• **What the task requires**:
The required result is the number of lines below that hold the word "yellow", stated without anything else.

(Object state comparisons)
Start of Block
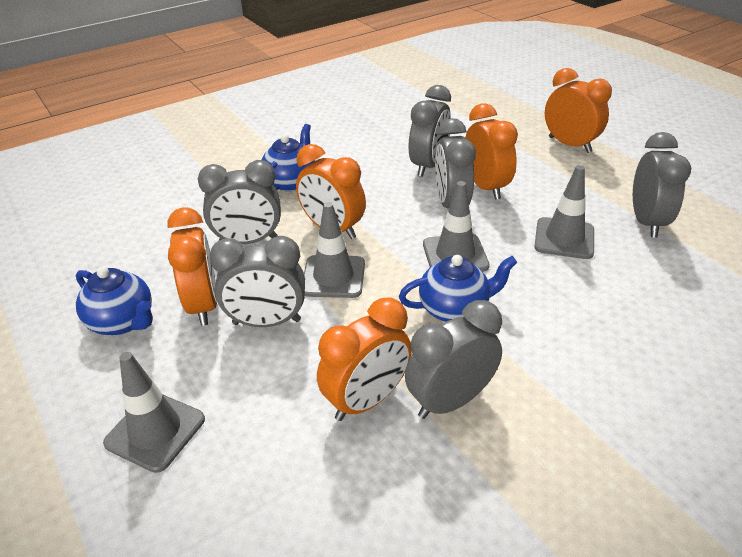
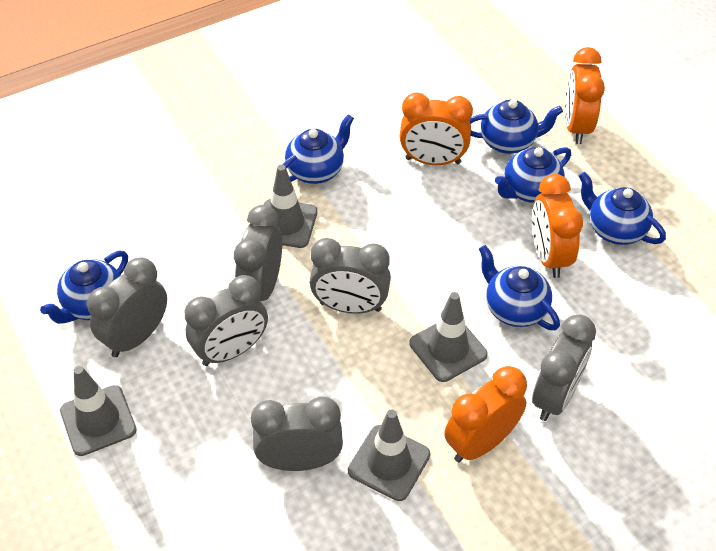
blue teapot: 3 -> 6
orange clock: 5 -> 4

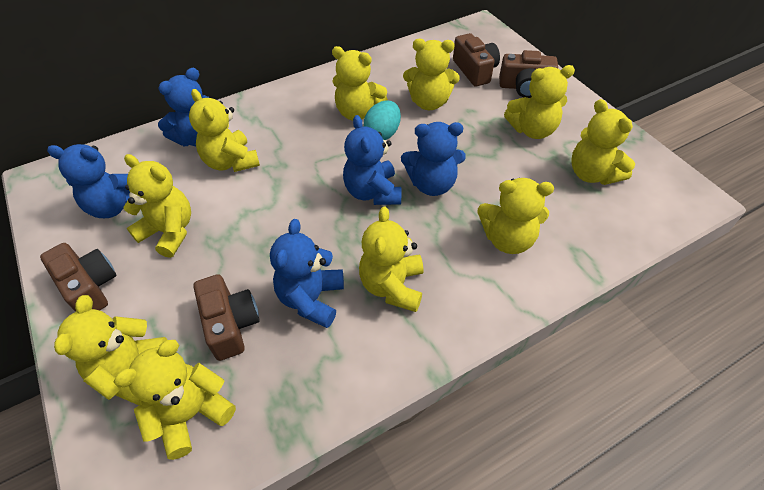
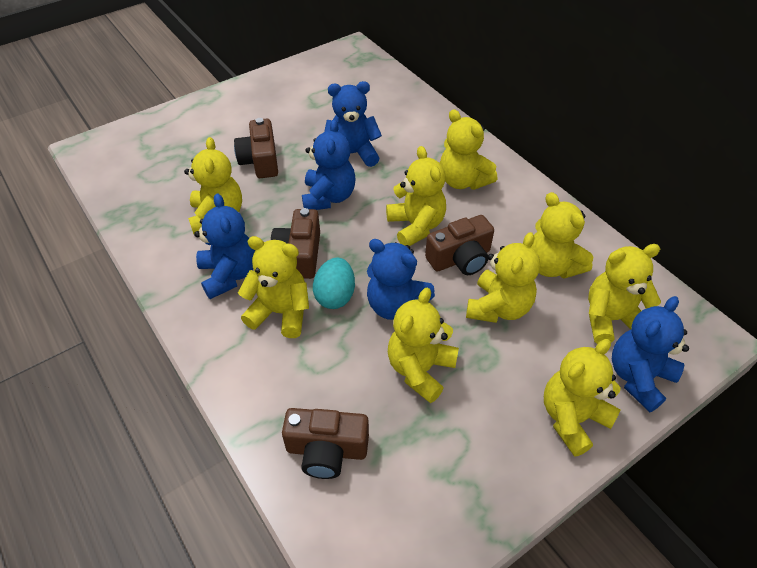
yellow teddy bear: 10 -> 9

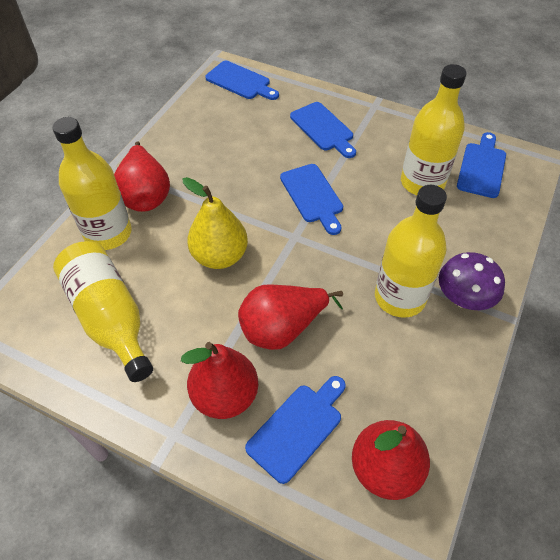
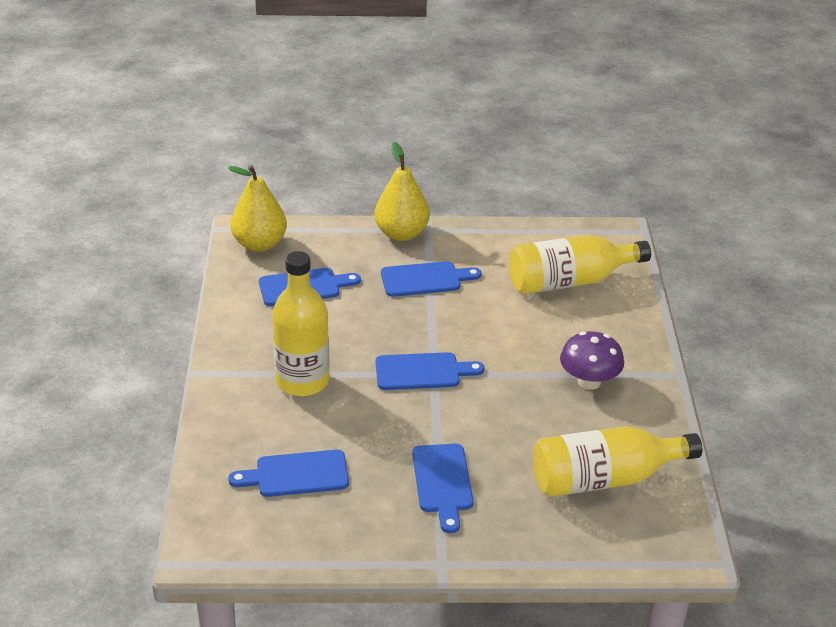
red pear: 4 -> 0
yellow bottle: 4 -> 3
yellow pear: 1 -> 2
End of Block
• **Answer to the exercise**:
3